─── Provided data

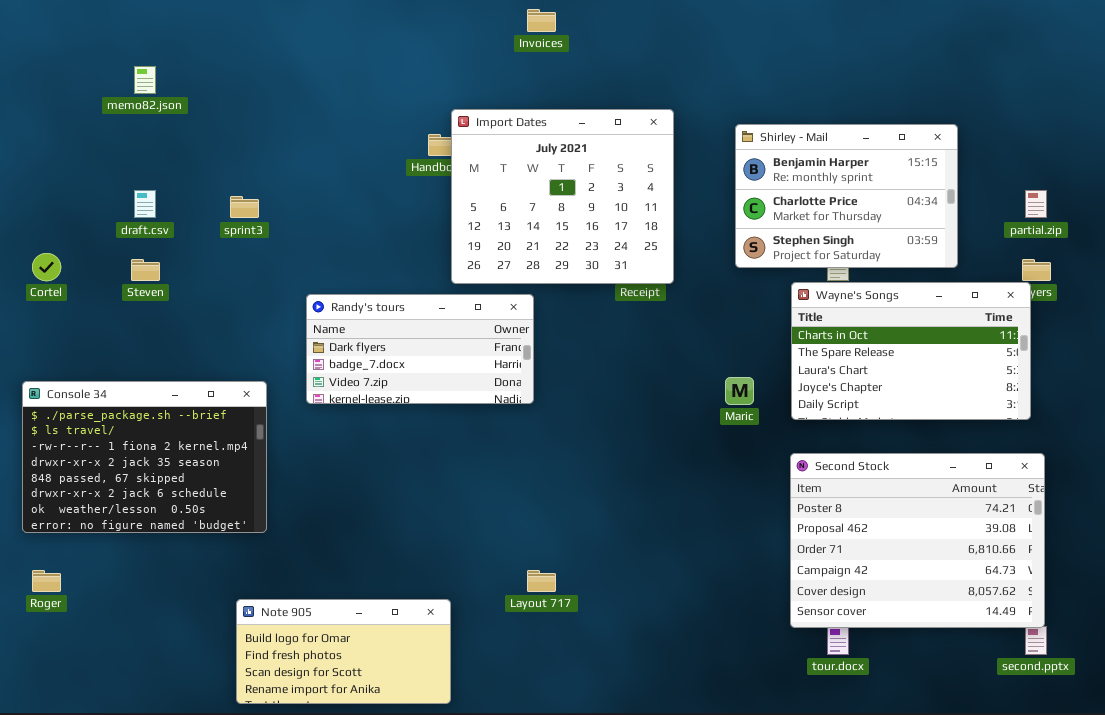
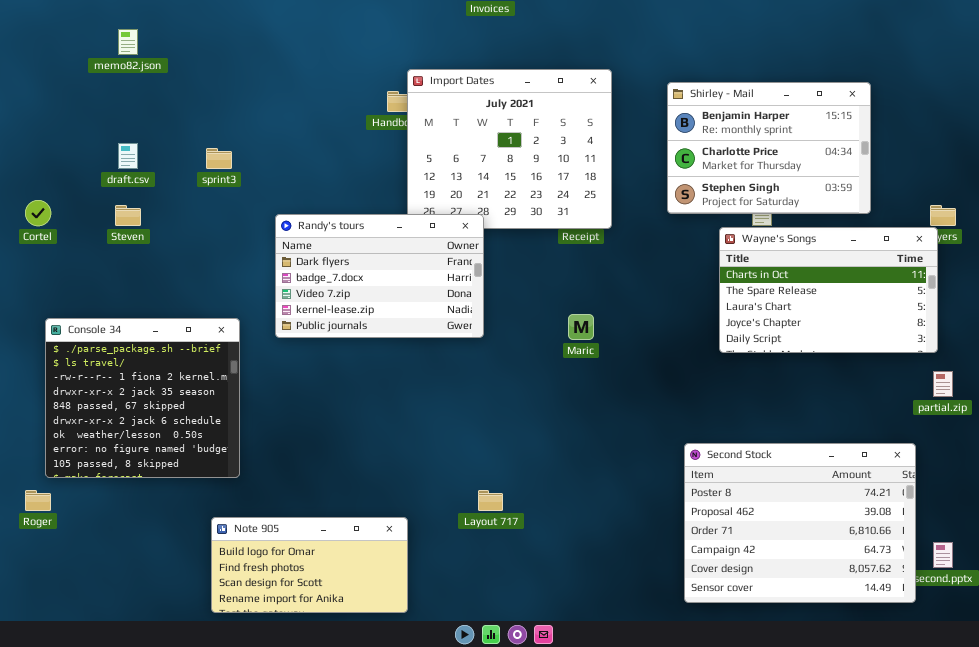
partial.zip: [1025,190,1047,218] -> [933,371,953,397], moved
Randy's tours: [306,294,534,404] -> [275,214,484,338], resized
Maric: [725,377,754,405] -> [568,314,594,340], moved
Console 34: [22,381,267,533] -> [45,318,240,478], resized
Second Stock: [790,453,1045,628] -> [684,443,916,603], moved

──────

**Exercise prompt**
Exactly as they appear above, print all the lines, but not the pictures.

**Output of the exercise**
partial.zip: [1025,190,1047,218] -> [933,371,953,397], moved
Randy's tours: [306,294,534,404] -> [275,214,484,338], resized
Maric: [725,377,754,405] -> [568,314,594,340], moved
Console 34: [22,381,267,533] -> [45,318,240,478], resized
Second Stock: [790,453,1045,628] -> [684,443,916,603], moved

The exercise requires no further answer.